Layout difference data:

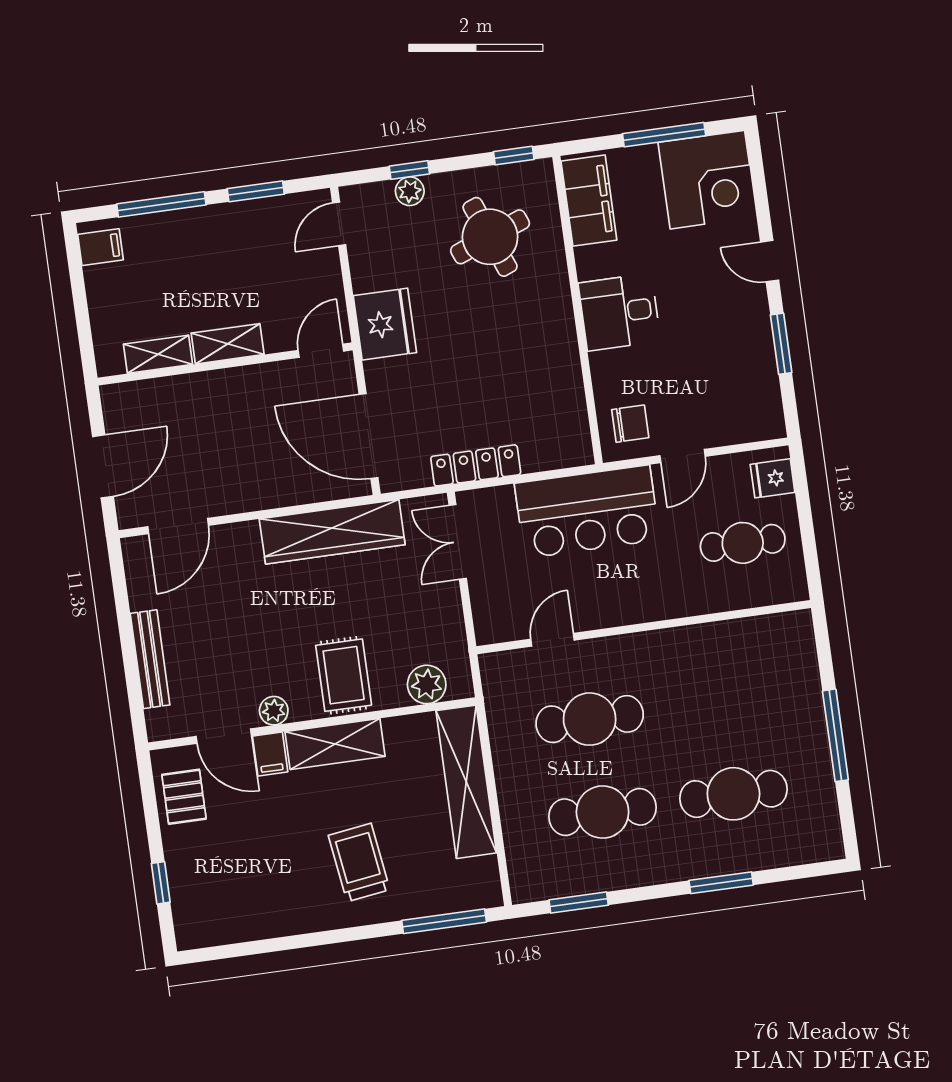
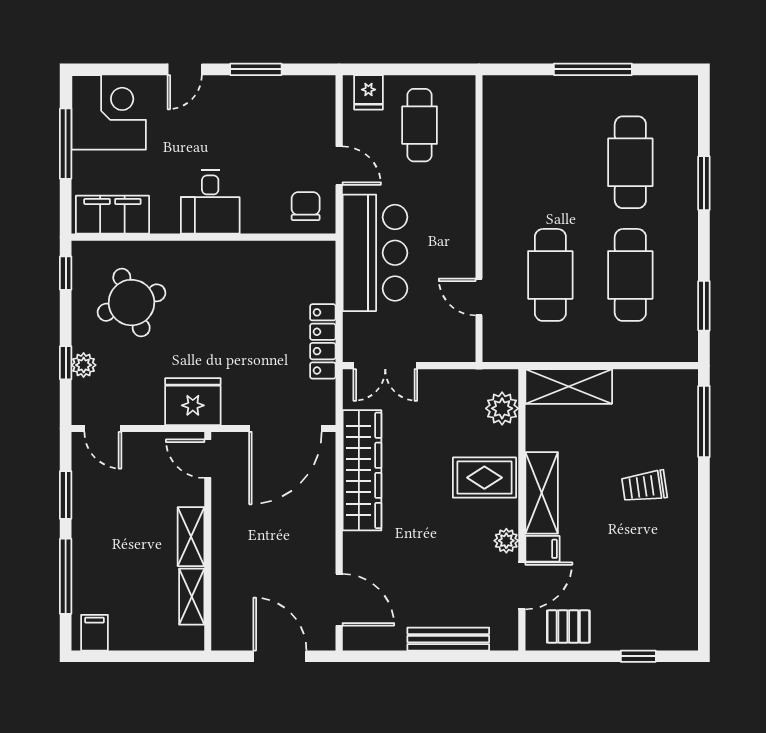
shelving: (466, 782) -> (569, 386), width x0.68
trolley: (359, 863) -> (644, 486), width x0.73, depth x0.72

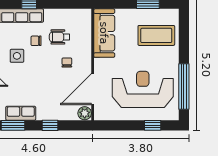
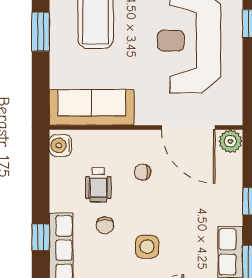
water cooler: (82, 15) -> (60, 145), added
side table: (17, 56) -> (147, 247), moved

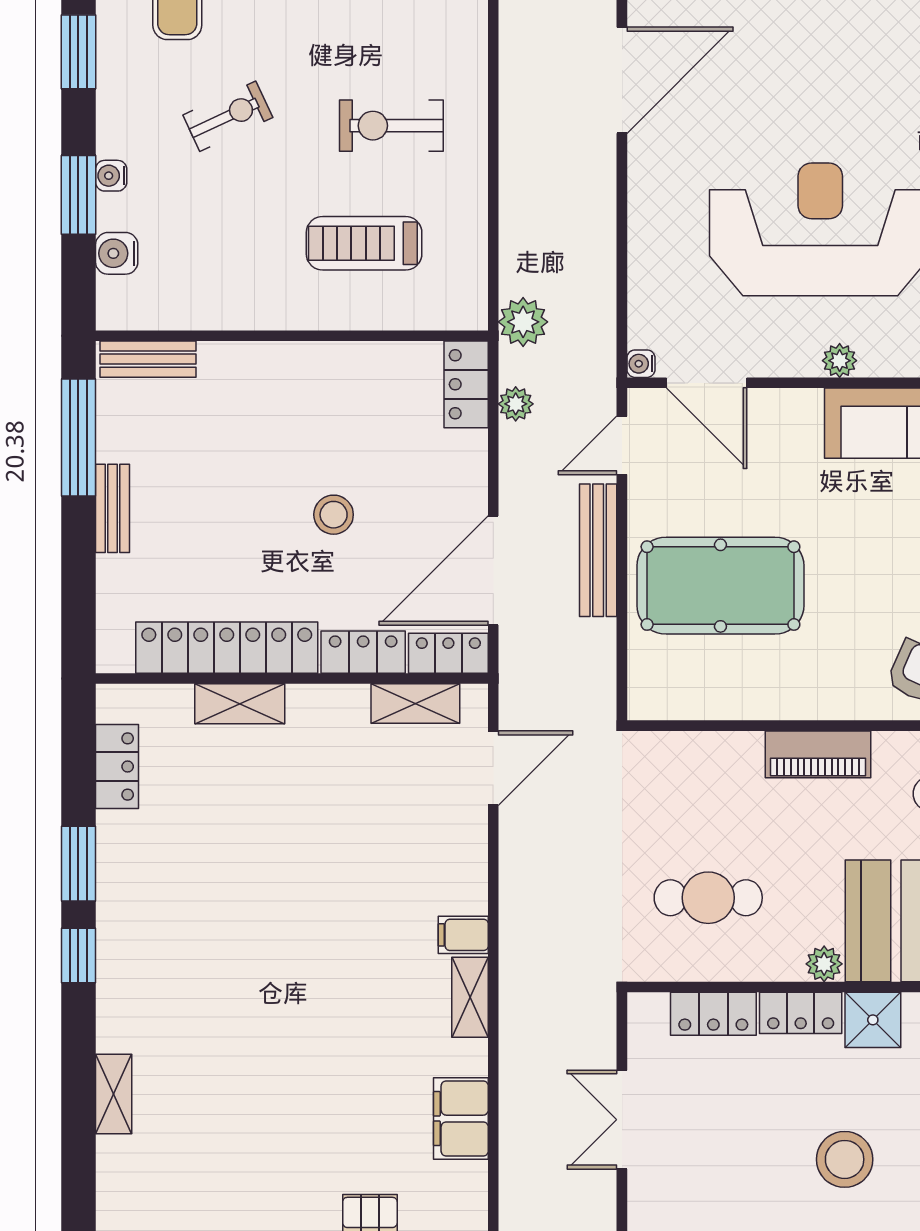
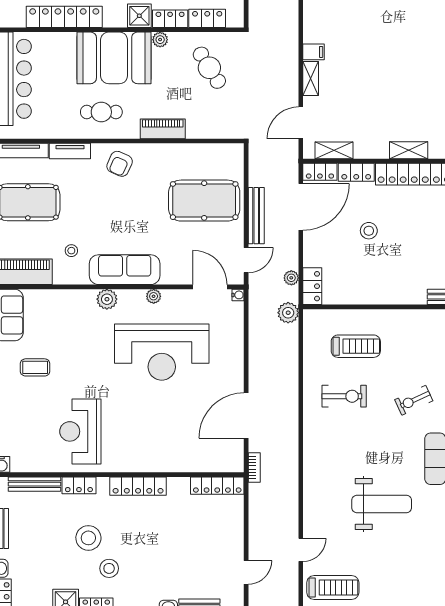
cafe table: (708, 898) -> (209, 68), turned 58
shelving: (470, 997) -> (311, 78), moved

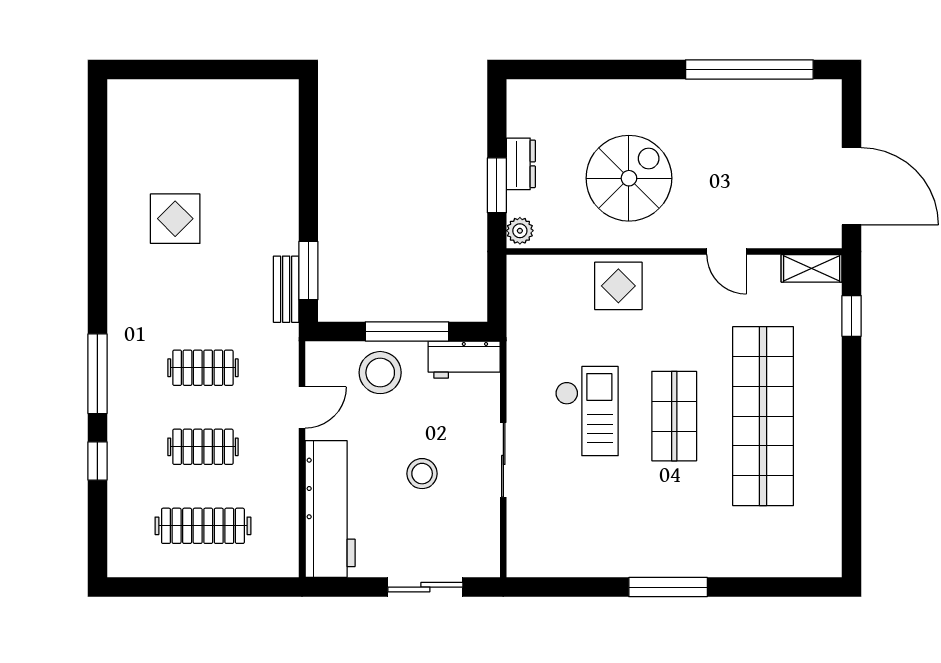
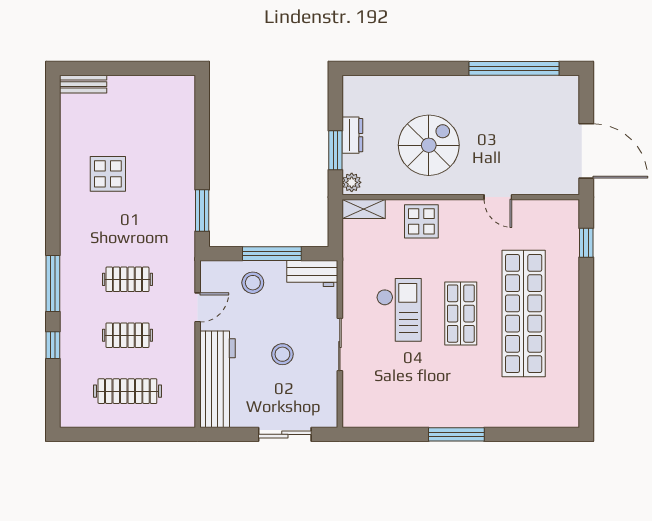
shelving: (812, 268) -> (364, 209), moved
bench: (286, 289) -> (83, 84), moved, turned 90
stool: (380, 373) -> (253, 283), width x0.73, depth x0.73

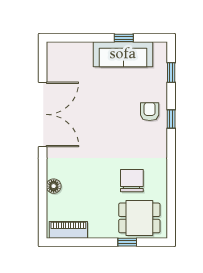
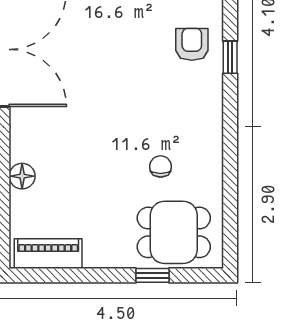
chair: (132, 181) -> (161, 166), width x0.54, depth x0.54

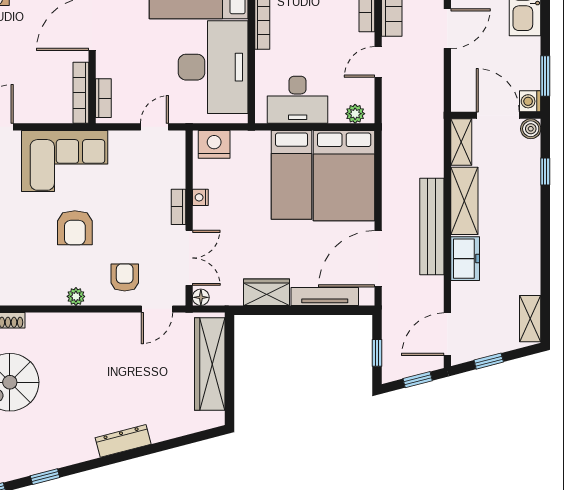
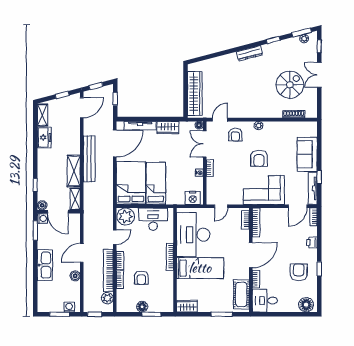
plant: (355, 114) -> (126, 217), width x1.87, depth x1.87
armchair: (75, 228) -> (259, 158), turned 180
freezer: (465, 259) -> (44, 137), moved, turned 180
dresser: (123, 441) -> (249, 53), moved

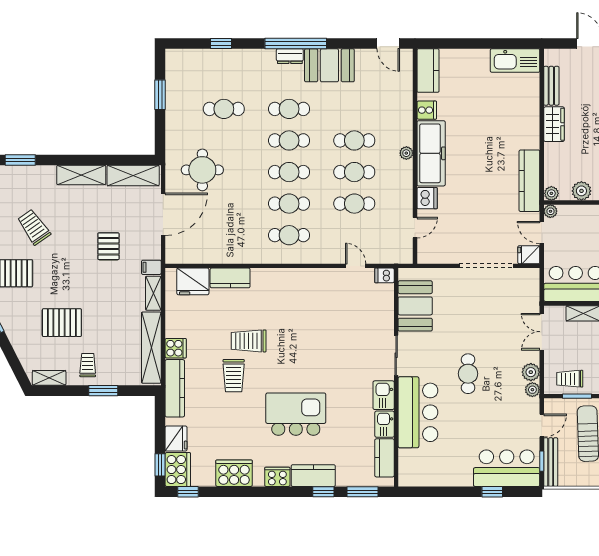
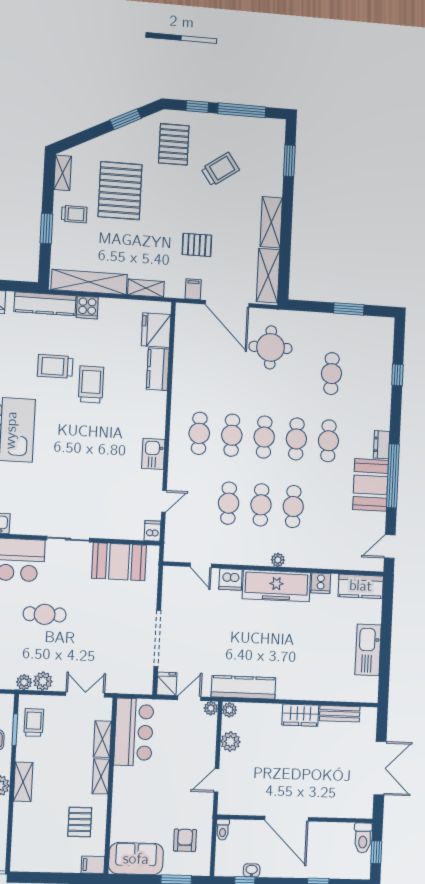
window: (296, 44) -> (393, 476), moved
kitchen sink: (515, 60) -> (368, 650), moved
filing cabinet: (151, 267) -> (193, 289), moved
pallet: (62, 323) -> (120, 191), width x1.37, depth x1.41
kitchen sink: (384, 395) -> (153, 454), moved, turned -90

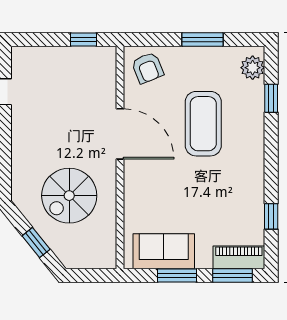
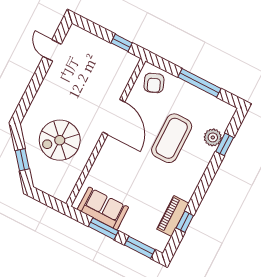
window: (203, 39) -> (199, 83), width x1.44
plant: (253, 68) -> (213, 137), moved
piano: (239, 257) -> (173, 216), moved, turned -90

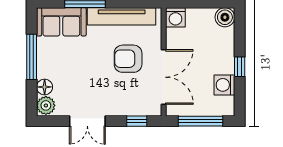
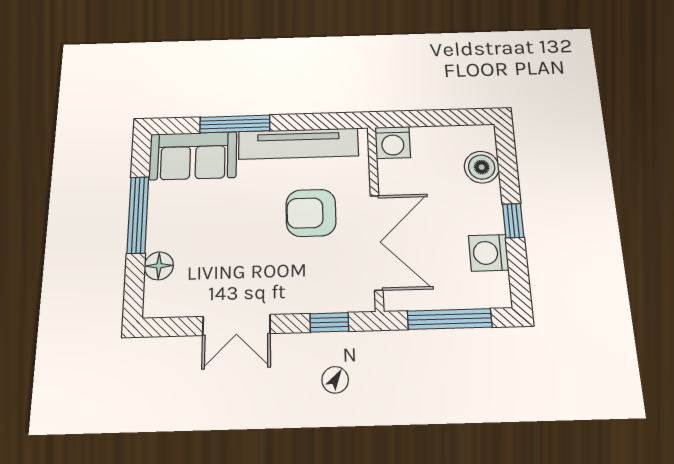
boiler: (225, 17) -> (482, 167), moved
plant: (46, 105) -> (160, 299), removed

# YOUR OBJECTIVE
Pictures aside, print exactly the lines above starting with the one containing "chair: (132, 181)" and going on through the one containing "window: (296, 44) -> (393, 476), moved".

# OUTPUT FOR THIS EXERCISE
chair: (132, 181) -> (161, 166), width x0.54, depth x0.54

plant: (355, 114) -> (126, 217), width x1.87, depth x1.87
armchair: (75, 228) -> (259, 158), turned 180
freezer: (465, 259) -> (44, 137), moved, turned 180
dresser: (123, 441) -> (249, 53), moved

window: (296, 44) -> (393, 476), moved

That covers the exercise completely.